**GOAL OF THE EXERCISE:**
An exact copy of the listing is required.

**DATA FOR THIS EXERCISE:**

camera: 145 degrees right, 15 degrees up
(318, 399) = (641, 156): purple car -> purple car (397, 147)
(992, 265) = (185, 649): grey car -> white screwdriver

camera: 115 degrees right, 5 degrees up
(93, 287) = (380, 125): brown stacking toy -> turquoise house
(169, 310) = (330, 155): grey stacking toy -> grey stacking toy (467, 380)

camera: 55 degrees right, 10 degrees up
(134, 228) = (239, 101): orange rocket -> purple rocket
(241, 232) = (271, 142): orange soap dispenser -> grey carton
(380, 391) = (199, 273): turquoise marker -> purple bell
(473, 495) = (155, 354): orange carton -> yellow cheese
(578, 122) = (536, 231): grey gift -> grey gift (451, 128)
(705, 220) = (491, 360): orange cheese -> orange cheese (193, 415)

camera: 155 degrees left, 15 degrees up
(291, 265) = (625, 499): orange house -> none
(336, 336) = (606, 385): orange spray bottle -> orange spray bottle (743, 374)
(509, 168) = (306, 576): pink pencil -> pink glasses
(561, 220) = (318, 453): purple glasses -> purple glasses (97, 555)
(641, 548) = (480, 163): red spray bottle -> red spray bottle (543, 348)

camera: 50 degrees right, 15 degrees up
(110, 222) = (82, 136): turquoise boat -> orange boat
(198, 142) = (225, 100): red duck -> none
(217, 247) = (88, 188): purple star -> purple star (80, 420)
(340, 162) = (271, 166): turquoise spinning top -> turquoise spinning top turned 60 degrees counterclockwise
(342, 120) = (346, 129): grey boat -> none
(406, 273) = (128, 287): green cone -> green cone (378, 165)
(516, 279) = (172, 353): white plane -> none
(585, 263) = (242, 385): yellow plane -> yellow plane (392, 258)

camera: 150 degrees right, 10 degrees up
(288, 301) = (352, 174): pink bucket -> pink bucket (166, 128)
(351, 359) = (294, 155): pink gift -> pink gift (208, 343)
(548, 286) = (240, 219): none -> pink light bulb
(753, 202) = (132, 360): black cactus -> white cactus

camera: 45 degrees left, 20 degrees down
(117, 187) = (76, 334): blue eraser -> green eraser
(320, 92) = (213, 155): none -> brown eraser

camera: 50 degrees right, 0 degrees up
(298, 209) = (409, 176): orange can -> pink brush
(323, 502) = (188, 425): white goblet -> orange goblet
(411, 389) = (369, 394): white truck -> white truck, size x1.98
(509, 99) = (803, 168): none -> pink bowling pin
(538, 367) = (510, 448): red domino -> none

**OUTPUT FOR THIS EXERCISE:**
camera: 145 degrees right, 15 degrees up
(318, 399) = (641, 156): purple car -> purple car (397, 147)
(992, 265) = (185, 649): grey car -> white screwdriver

camera: 115 degrees right, 5 degrees up
(93, 287) = (380, 125): brown stacking toy -> turquoise house
(169, 310) = (330, 155): grey stacking toy -> grey stacking toy (467, 380)

camera: 55 degrees right, 10 degrees up
(134, 228) = (239, 101): orange rocket -> purple rocket
(241, 232) = (271, 142): orange soap dispenser -> grey carton
(380, 391) = (199, 273): turquoise marker -> purple bell
(473, 495) = (155, 354): orange carton -> yellow cheese
(578, 122) = (536, 231): grey gift -> grey gift (451, 128)
(705, 220) = (491, 360): orange cheese -> orange cheese (193, 415)

camera: 155 degrees left, 15 degrees up
(291, 265) = (625, 499): orange house -> none
(336, 336) = (606, 385): orange spray bottle -> orange spray bottle (743, 374)
(509, 168) = (306, 576): pink pencil -> pink glasses
(561, 220) = (318, 453): purple glasses -> purple glasses (97, 555)
(641, 548) = (480, 163): red spray bottle -> red spray bottle (543, 348)

camera: 50 degrees right, 15 degrees up
(110, 222) = (82, 136): turquoise boat -> orange boat
(198, 142) = (225, 100): red duck -> none
(217, 247) = (88, 188): purple star -> purple star (80, 420)
(340, 162) = (271, 166): turquoise spinning top -> turquoise spinning top turned 60 degrees counterclockwise
(342, 120) = (346, 129): grey boat -> none
(406, 273) = (128, 287): green cone -> green cone (378, 165)
(516, 279) = (172, 353): white plane -> none
(585, 263) = (242, 385): yellow plane -> yellow plane (392, 258)

camera: 150 degrees right, 10 degrees up
(288, 301) = (352, 174): pink bucket -> pink bucket (166, 128)
(351, 359) = (294, 155): pink gift -> pink gift (208, 343)
(548, 286) = (240, 219): none -> pink light bulb
(753, 202) = (132, 360): black cactus -> white cactus

camera: 45 degrees left, 20 degrees down
(117, 187) = (76, 334): blue eraser -> green eraser
(320, 92) = (213, 155): none -> brown eraser

camera: 50 degrees right, 0 degrees up
(298, 209) = (409, 176): orange can -> pink brush
(323, 502) = (188, 425): white goblet -> orange goblet
(411, 389) = (369, 394): white truck -> white truck, size x1.98
(509, 99) = (803, 168): none -> pink bowling pin
(538, 367) = (510, 448): red domino -> none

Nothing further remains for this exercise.